» Extracted information:
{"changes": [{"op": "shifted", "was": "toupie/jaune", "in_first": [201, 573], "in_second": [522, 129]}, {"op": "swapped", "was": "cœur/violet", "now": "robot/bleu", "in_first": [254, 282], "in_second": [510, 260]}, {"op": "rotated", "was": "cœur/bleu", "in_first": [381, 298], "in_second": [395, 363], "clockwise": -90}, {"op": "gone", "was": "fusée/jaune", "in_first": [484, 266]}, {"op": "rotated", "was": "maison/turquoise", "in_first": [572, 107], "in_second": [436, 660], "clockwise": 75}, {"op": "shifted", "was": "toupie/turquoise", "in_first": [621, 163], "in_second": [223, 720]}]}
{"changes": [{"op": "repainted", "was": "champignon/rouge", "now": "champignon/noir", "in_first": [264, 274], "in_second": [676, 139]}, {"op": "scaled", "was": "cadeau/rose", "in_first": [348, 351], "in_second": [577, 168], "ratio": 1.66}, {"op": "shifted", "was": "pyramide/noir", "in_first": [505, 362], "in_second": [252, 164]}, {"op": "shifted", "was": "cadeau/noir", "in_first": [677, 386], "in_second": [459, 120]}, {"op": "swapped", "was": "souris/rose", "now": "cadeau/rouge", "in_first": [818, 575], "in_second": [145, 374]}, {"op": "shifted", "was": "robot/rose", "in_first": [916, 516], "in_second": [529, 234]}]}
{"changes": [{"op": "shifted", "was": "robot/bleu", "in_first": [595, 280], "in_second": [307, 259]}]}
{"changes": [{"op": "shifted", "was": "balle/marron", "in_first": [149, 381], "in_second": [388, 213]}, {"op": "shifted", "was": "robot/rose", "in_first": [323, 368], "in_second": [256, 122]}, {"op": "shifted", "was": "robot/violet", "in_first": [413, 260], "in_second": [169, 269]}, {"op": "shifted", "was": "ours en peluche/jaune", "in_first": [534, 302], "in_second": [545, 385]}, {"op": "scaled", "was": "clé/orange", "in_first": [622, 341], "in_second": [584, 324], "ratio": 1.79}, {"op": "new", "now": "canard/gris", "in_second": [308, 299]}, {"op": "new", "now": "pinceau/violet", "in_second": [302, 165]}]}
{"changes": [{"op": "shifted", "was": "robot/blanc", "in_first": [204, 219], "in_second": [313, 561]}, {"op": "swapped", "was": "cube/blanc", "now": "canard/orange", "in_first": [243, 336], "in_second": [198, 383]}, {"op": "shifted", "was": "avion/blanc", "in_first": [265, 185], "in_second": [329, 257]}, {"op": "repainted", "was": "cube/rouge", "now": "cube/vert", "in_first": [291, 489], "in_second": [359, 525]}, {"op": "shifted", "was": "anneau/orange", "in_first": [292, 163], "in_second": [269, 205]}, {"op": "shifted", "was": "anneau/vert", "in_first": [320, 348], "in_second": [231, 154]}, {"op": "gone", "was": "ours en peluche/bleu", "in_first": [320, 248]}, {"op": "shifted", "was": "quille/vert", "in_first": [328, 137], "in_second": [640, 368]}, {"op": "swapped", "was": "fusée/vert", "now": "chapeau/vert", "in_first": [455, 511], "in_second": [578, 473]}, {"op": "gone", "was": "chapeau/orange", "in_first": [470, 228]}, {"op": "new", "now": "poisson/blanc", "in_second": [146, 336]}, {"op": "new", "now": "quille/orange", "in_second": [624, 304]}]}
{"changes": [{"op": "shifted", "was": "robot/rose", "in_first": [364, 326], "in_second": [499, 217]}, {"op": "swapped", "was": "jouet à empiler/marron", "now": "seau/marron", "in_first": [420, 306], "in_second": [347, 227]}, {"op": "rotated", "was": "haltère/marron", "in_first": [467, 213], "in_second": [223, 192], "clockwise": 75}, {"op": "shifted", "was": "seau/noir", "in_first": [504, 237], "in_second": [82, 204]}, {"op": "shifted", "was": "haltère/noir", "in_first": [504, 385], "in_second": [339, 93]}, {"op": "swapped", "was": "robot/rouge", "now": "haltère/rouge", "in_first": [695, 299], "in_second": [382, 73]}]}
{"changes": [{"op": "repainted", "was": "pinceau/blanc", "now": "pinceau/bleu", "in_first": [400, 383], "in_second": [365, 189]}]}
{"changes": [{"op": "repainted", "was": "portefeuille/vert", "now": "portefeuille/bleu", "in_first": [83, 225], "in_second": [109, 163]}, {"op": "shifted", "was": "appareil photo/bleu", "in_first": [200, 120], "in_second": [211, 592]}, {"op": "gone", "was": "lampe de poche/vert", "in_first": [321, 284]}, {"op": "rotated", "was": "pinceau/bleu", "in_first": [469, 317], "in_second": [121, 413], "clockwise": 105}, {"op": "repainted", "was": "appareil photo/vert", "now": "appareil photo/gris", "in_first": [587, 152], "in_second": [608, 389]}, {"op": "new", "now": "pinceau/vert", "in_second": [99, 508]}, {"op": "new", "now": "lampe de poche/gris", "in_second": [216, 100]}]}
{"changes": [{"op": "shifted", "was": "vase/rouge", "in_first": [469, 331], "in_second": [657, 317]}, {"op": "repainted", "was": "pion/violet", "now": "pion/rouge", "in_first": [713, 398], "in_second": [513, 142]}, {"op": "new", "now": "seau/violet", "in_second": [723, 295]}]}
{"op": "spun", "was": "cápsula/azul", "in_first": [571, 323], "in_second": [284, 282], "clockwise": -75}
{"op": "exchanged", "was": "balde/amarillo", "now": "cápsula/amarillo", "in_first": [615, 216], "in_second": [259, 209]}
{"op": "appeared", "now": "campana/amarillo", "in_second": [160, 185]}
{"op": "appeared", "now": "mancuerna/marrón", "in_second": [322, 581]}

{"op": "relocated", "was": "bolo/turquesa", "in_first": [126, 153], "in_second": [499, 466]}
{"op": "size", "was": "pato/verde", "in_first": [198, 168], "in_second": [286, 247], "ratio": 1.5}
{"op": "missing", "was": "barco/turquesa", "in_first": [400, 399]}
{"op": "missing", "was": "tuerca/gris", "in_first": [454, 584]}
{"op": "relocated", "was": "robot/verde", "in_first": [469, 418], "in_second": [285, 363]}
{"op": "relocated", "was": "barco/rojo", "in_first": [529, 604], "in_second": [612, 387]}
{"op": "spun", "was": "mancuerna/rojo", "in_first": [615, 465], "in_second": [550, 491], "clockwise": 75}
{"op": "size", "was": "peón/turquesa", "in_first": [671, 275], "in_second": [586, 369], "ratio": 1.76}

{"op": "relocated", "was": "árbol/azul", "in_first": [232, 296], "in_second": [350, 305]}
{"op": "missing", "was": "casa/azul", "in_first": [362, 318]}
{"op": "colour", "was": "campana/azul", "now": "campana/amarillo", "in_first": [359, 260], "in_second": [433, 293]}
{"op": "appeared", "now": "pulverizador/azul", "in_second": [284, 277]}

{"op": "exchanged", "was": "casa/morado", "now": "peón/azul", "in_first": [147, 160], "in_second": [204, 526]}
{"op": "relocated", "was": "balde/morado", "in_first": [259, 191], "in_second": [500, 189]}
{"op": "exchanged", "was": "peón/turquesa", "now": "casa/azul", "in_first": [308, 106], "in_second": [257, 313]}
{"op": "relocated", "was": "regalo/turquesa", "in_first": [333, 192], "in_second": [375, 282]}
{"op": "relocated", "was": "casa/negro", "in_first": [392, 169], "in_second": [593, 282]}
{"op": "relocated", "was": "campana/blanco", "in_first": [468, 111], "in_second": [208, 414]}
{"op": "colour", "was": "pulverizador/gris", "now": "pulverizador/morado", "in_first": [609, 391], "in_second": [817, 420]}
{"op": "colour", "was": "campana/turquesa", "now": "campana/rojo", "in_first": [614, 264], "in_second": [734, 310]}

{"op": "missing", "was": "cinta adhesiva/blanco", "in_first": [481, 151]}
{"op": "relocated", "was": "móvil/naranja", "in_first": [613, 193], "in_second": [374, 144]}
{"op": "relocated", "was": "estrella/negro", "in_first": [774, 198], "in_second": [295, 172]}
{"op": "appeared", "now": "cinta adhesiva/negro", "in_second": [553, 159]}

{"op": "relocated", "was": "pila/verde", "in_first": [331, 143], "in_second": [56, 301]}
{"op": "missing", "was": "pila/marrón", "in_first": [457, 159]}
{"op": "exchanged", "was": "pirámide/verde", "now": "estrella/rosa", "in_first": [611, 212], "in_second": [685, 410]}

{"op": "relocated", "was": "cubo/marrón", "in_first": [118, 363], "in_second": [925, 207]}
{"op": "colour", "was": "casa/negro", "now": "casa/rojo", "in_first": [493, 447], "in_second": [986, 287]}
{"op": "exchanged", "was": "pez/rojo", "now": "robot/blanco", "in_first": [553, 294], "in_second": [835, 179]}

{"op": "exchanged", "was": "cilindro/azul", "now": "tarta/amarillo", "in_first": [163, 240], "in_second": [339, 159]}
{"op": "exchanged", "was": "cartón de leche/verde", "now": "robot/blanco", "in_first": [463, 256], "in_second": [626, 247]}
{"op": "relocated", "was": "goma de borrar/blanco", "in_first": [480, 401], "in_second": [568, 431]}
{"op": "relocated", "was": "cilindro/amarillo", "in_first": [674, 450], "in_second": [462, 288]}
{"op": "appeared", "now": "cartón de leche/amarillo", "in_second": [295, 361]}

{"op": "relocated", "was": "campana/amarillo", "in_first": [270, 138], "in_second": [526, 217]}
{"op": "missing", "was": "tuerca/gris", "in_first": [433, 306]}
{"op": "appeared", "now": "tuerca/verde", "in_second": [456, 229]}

» Task directions:
Return each line from the material that includes the string "cápsula".

» Result of this task:
{"op": "spun", "was": "cápsula/azul", "in_first": [571, 323], "in_second": [284, 282], "clockwise": -75}
{"op": "exchanged", "was": "balde/amarillo", "now": "cápsula/amarillo", "in_first": [615, 216], "in_second": [259, 209]}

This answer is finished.